▸ **Problem statement**
This exercise calls for an exact copy of the listing, with no pictures kept.

▸ **Data extract**
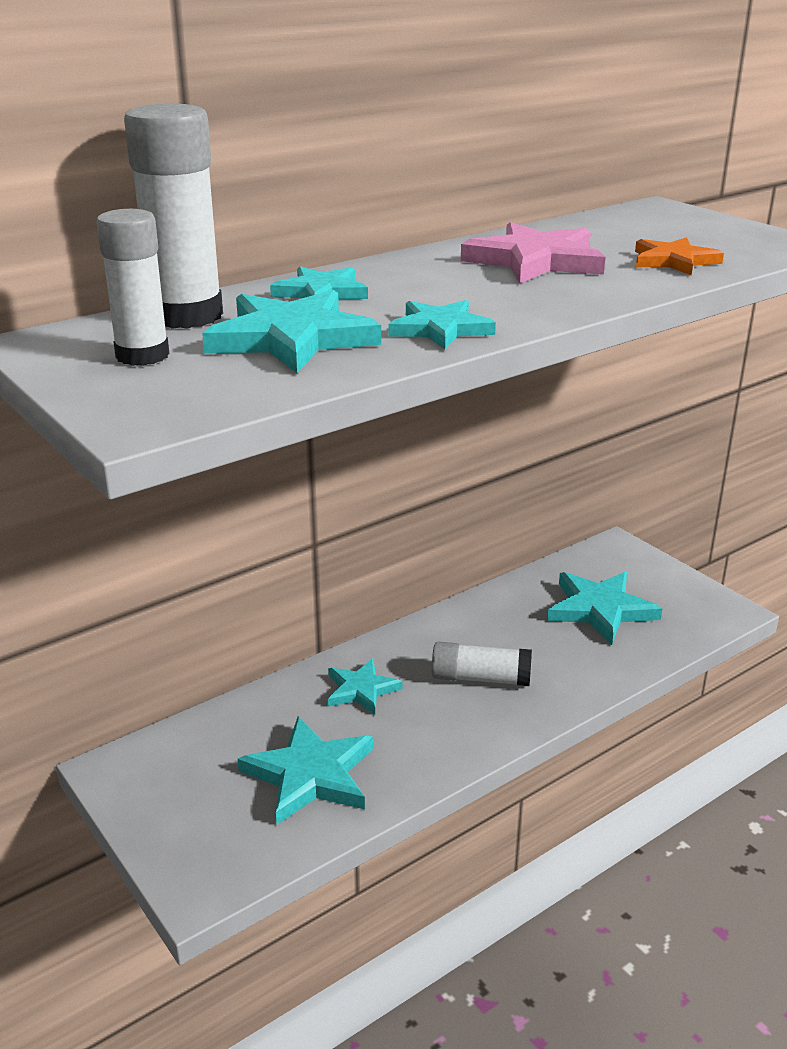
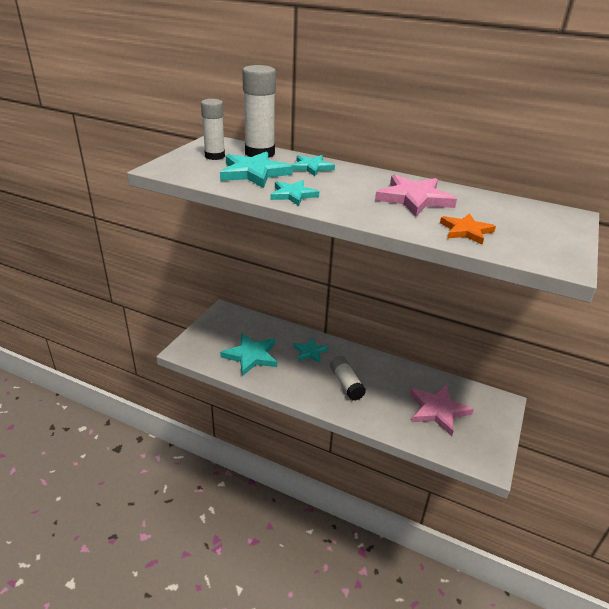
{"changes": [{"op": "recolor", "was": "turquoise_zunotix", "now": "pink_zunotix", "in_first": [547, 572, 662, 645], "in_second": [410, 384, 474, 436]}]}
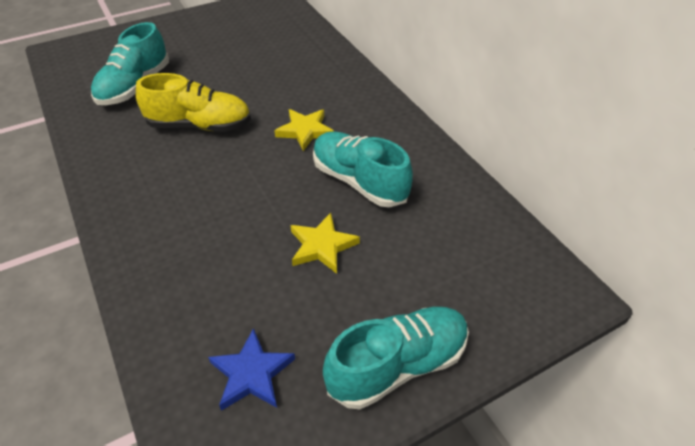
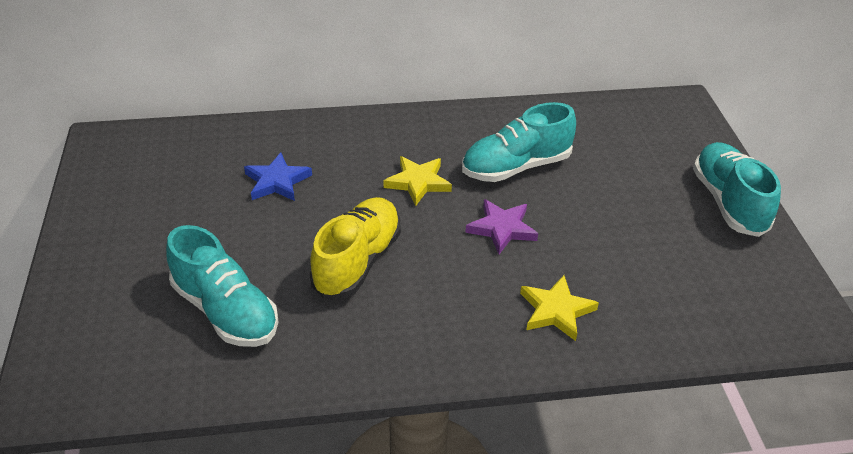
{"changes": [{"op": "move", "was": "blue_zunotix", "in_first": [208, 328, 295, 411], "in_second": [244, 152, 312, 201]}, {"op": "move", "was": "yellow_zunotix", "in_first": [291, 213, 360, 274], "in_second": [520, 275, 599, 341]}, {"op": "insert", "now": "purple_zunotix", "in_second": [465, 199, 538, 254]}]}
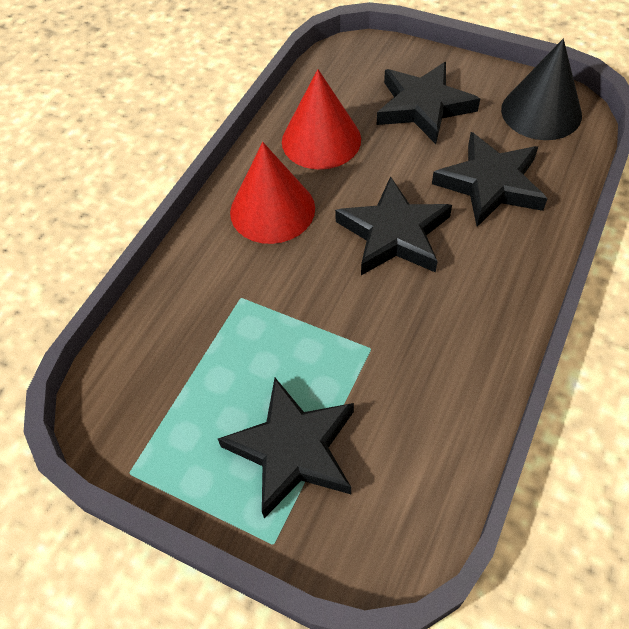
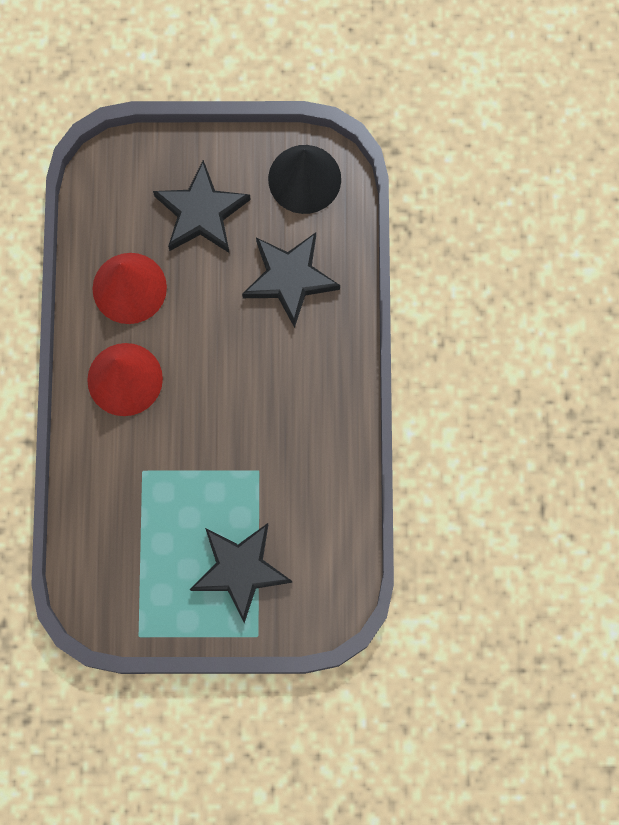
{"changes": [{"op": "delete", "was": "black_zunotix", "in_first": [335, 176, 452, 275]}]}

▸ **Completed task**
{"changes": [{"op": "recolor", "was": "turquoise_zunotix", "now": "pink_zunotix", "in_first": [547, 572, 662, 645], "in_second": [410, 384, 474, 436]}]}
{"changes": [{"op": "move", "was": "blue_zunotix", "in_first": [208, 328, 295, 411], "in_second": [244, 152, 312, 201]}, {"op": "move", "was": "yellow_zunotix", "in_first": [291, 213, 360, 274], "in_second": [520, 275, 599, 341]}, {"op": "insert", "now": "purple_zunotix", "in_second": [465, 199, 538, 254]}]}
{"changes": [{"op": "delete", "was": "black_zunotix", "in_first": [335, 176, 452, 275]}]}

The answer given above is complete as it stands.